TASK DETAILS: An exact transcription is needed, starting with the line that contains "(161, 191) = (221, 134): pink cactus -> none" and ending with the last line of the records.

Object matching data:
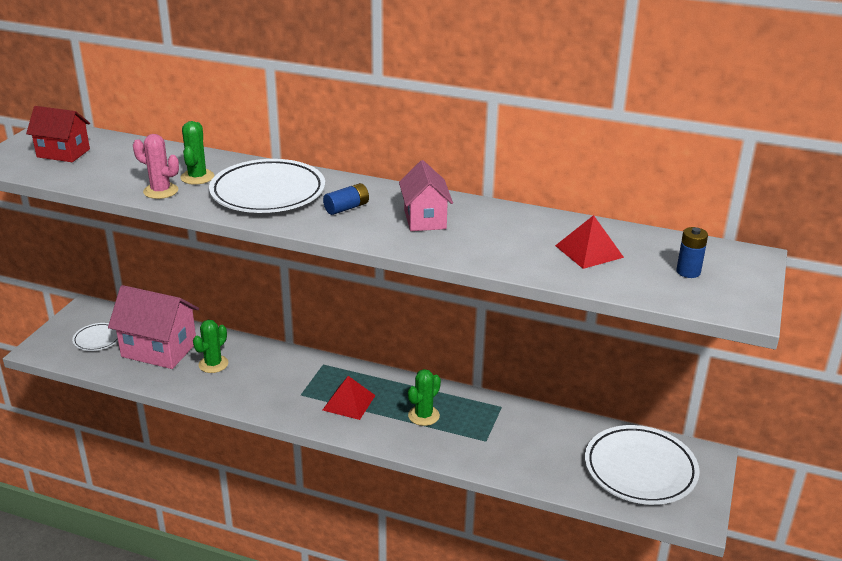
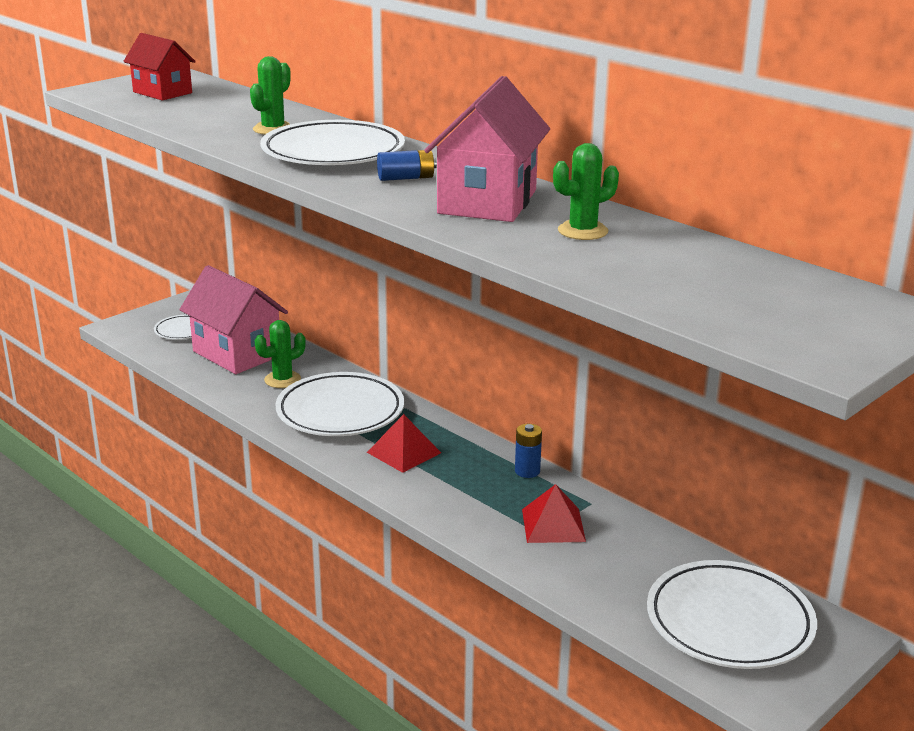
camera: 25 degrees right, 5 degrees down
(161, 191) = (221, 134): pink cactus -> none
(278, 380) = (340, 411): none -> white plate
(423, 415) = (483, 488): green cactus -> green cactus (582, 231)
(425, 219) = (487, 202): pink house -> pink house, size x1.60
(589, 251) = (667, 265): red pyramid -> red pyramid (553, 525)
(688, 272) = (786, 308): blue battery -> blue battery (527, 471)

OUTPUT BELOW:
(161, 191) = (221, 134): pink cactus -> none
(278, 380) = (340, 411): none -> white plate
(423, 415) = (483, 488): green cactus -> green cactus (582, 231)
(425, 219) = (487, 202): pink house -> pink house, size x1.60
(589, 251) = (667, 265): red pyramid -> red pyramid (553, 525)
(688, 272) = (786, 308): blue battery -> blue battery (527, 471)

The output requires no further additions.